**What you will do**
Would you please copy exactly the line with "Give the centreline" and all lines that follow it in the data below, through the last one?

**Raw data**
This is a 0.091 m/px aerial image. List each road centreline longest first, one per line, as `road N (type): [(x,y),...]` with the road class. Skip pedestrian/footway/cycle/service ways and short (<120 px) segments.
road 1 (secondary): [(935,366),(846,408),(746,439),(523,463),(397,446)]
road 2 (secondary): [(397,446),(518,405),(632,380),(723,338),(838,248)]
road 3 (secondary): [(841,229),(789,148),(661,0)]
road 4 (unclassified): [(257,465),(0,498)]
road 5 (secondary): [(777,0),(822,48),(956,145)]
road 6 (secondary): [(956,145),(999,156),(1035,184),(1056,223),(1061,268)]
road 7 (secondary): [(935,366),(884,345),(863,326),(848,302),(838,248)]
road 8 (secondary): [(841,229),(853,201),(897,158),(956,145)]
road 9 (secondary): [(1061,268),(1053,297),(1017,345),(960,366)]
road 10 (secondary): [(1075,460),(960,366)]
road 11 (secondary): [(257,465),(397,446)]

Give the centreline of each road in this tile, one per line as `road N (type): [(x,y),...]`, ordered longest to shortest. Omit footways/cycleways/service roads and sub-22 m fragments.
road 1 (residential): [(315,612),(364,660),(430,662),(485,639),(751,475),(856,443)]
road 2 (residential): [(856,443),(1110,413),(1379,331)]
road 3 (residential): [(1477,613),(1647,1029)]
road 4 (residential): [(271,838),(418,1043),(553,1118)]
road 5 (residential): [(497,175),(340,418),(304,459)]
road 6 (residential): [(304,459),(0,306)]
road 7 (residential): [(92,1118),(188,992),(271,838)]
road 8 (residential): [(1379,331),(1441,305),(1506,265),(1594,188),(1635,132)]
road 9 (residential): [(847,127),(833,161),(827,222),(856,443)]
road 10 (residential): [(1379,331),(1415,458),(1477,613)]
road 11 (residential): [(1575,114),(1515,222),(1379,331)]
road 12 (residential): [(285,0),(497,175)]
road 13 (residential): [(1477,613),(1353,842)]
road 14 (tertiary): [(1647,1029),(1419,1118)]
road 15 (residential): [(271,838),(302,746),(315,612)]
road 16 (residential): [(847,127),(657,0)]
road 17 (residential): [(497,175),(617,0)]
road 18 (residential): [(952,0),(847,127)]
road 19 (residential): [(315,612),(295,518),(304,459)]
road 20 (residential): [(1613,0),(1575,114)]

**Answer section**
Give the centreline of each road in this tile, one per line as `road N (type): [(x,y),...]`, ordered longest to shortest. Omit footways/cycleways/service roads and sub-22 m fragments.
road 1 (residential): [(315,612),(364,660),(430,662),(485,639),(751,475),(856,443)]
road 2 (residential): [(856,443),(1110,413),(1379,331)]
road 3 (residential): [(1477,613),(1647,1029)]
road 4 (residential): [(271,838),(418,1043),(553,1118)]
road 5 (residential): [(497,175),(340,418),(304,459)]
road 6 (residential): [(304,459),(0,306)]
road 7 (residential): [(92,1118),(188,992),(271,838)]
road 8 (residential): [(1379,331),(1441,305),(1506,265),(1594,188),(1635,132)]
road 9 (residential): [(847,127),(833,161),(827,222),(856,443)]
road 10 (residential): [(1379,331),(1415,458),(1477,613)]
road 11 (residential): [(1575,114),(1515,222),(1379,331)]
road 12 (residential): [(285,0),(497,175)]
road 13 (residential): [(1477,613),(1353,842)]
road 14 (tertiary): [(1647,1029),(1419,1118)]
road 15 (residential): [(271,838),(302,746),(315,612)]
road 16 (residential): [(847,127),(657,0)]
road 17 (residential): [(497,175),(617,0)]
road 18 (residential): [(952,0),(847,127)]
road 19 (residential): [(315,612),(295,518),(304,459)]
road 20 (residential): [(1613,0),(1575,114)]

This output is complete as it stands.